■ Assignment: Go to the line containing "M4: motor (MA2, MB2) -> motor 12V (MA2, MB2)" in the records below. Repeat it and the lines after it exactly, all the way to the end.

■ Material to process:
========================

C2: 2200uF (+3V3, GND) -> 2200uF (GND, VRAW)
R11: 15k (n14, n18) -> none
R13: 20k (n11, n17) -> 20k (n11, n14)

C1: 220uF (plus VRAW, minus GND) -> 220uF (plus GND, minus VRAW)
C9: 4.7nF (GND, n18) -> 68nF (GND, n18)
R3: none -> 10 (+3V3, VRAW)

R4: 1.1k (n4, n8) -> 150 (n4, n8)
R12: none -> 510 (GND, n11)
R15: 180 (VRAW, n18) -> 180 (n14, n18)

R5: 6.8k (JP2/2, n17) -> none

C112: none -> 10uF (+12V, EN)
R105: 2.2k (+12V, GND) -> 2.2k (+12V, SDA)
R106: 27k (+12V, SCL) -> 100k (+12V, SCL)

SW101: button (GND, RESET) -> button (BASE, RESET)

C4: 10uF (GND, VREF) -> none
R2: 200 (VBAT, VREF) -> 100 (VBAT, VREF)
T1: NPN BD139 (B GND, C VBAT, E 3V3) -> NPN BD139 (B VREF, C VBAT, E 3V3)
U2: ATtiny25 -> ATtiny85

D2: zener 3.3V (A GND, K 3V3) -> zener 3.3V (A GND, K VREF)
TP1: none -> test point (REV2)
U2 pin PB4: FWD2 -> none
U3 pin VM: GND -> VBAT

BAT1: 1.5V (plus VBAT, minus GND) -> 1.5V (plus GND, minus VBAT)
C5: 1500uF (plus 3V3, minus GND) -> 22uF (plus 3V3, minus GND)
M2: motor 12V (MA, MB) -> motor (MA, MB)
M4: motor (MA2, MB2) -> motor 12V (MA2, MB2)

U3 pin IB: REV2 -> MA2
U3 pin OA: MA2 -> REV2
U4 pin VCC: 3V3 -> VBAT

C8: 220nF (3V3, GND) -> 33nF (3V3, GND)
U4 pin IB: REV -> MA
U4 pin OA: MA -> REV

========================

■ Result:
M4: motor (MA2, MB2) -> motor 12V (MA2, MB2)

U3 pin IB: REV2 -> MA2
U3 pin OA: MA2 -> REV2
U4 pin VCC: 3V3 -> VBAT

C8: 220nF (3V3, GND) -> 33nF (3V3, GND)
U4 pin IB: REV -> MA
U4 pin OA: MA -> REV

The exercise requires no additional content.